SUPPLIED MATERIAL:
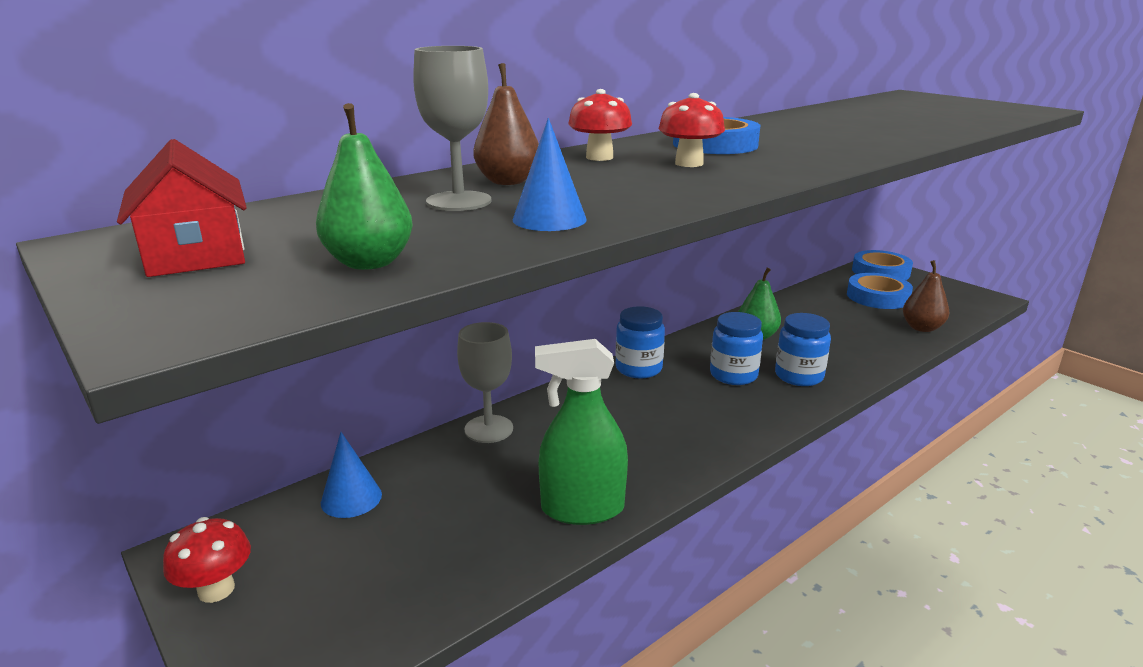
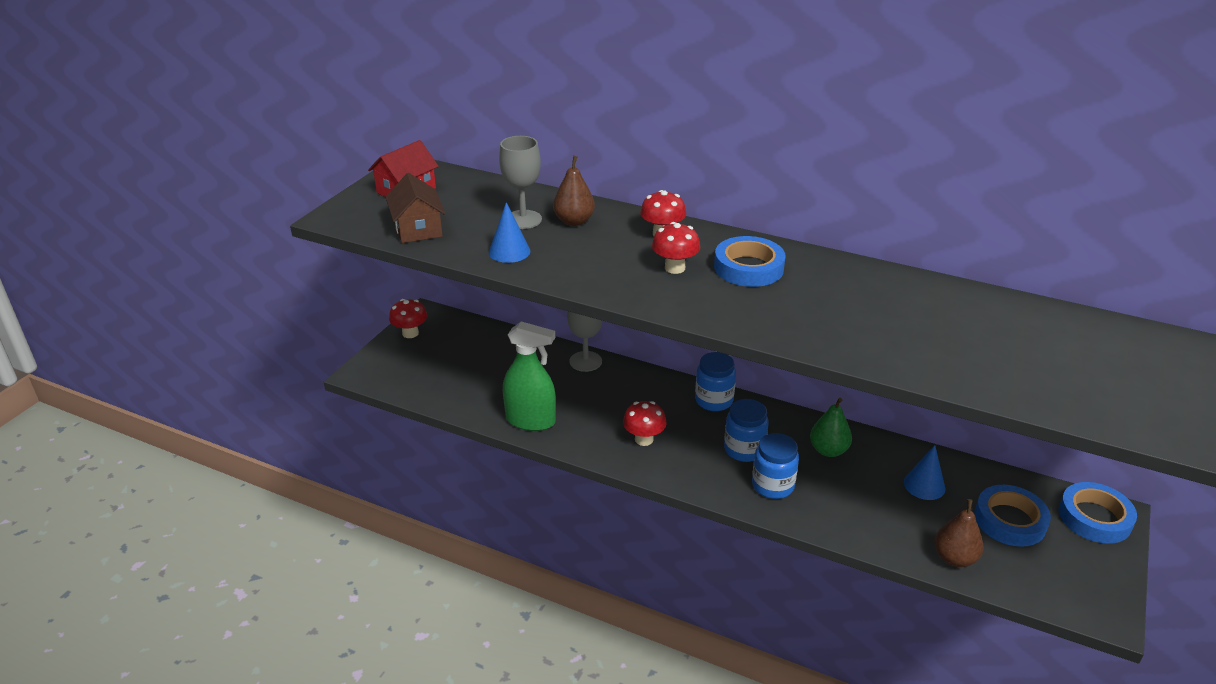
camera: 65 degrees right, 10 degrees up
green pear [316,103,413,270] -> brown house [385,173,446,243]
blue cone [321,432,382,518] -> blue cone moved to [904,445,945,500]
green spray bottle [535,339,628,525] -> green spray bottle turned 135 degrees clockwise [503,321,556,431]
none -> red mushroom [623,401,667,446]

EXERCISE GOAL:
Transcribe exactly, and only, the lines from the one holding "blue cone [321,432,382,518]" through the final line of the listing.

EXERCISE OUTPUT:
blue cone [321,432,382,518] -> blue cone moved to [904,445,945,500]
green spray bottle [535,339,628,525] -> green spray bottle turned 135 degrees clockwise [503,321,556,431]
none -> red mushroom [623,401,667,446]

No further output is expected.